--- START ---

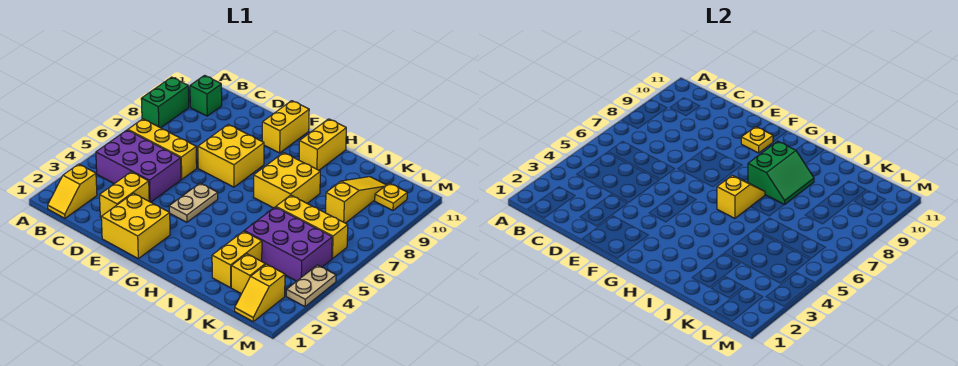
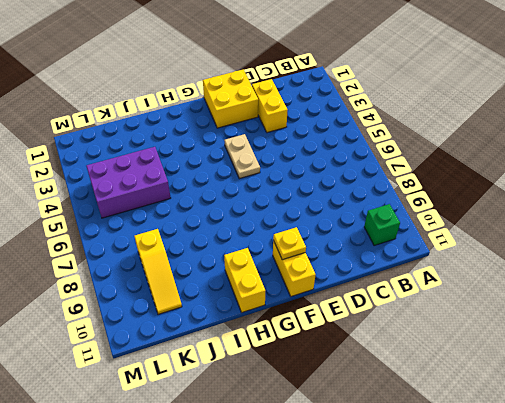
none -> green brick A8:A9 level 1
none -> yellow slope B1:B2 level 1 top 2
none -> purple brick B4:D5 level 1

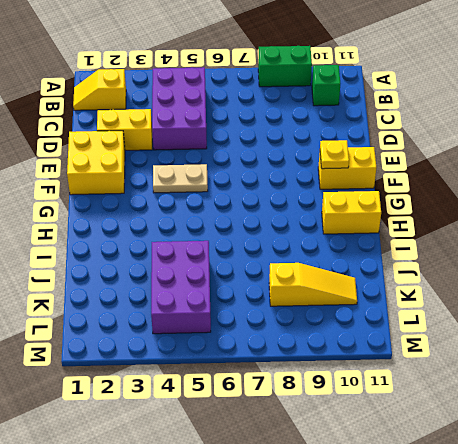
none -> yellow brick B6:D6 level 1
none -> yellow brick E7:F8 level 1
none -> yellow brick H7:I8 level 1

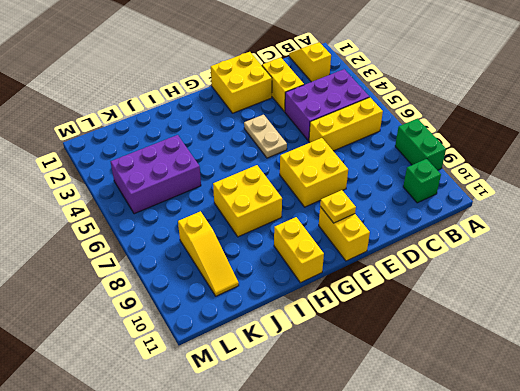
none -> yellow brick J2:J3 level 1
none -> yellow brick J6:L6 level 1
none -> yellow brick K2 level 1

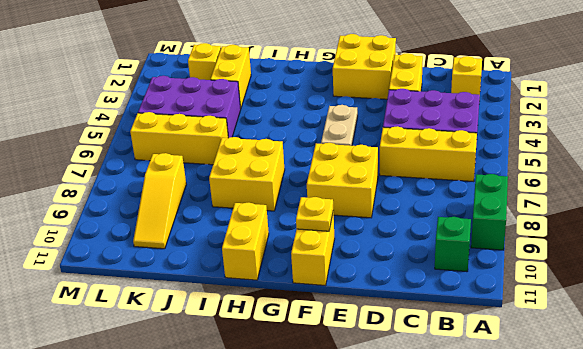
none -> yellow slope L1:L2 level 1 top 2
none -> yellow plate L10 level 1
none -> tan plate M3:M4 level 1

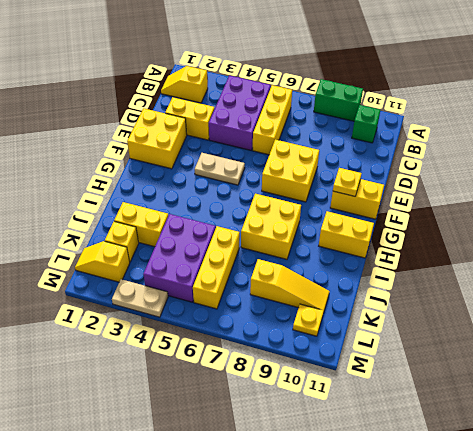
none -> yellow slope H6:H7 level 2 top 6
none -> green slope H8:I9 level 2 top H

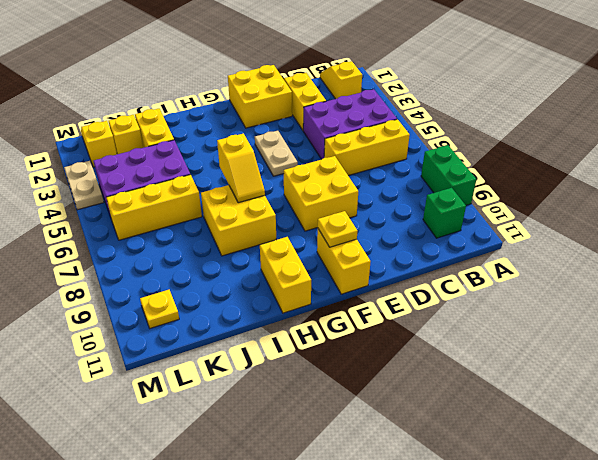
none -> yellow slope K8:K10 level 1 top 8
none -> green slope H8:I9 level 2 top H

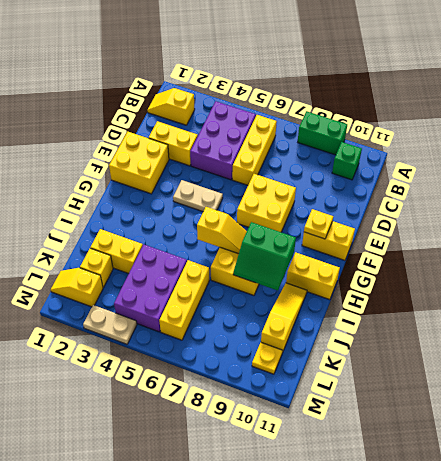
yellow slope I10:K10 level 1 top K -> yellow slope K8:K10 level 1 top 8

--- END ---

Assignment: Line by line, return the listing above exactly, dropping every picture.

Answer area:
none -> green brick A8:A9 level 1
none -> yellow slope B1:B2 level 1 top 2
none -> purple brick B4:D5 level 1

none -> yellow brick B6:D6 level 1
none -> yellow brick E7:F8 level 1
none -> yellow brick H7:I8 level 1

none -> yellow brick J2:J3 level 1
none -> yellow brick J6:L6 level 1
none -> yellow brick K2 level 1

none -> yellow slope L1:L2 level 1 top 2
none -> yellow plate L10 level 1
none -> tan plate M3:M4 level 1

none -> yellow slope H6:H7 level 2 top 6
none -> green slope H8:I9 level 2 top H

none -> yellow slope K8:K10 level 1 top 8
none -> green slope H8:I9 level 2 top H

yellow slope I10:K10 level 1 top K -> yellow slope K8:K10 level 1 top 8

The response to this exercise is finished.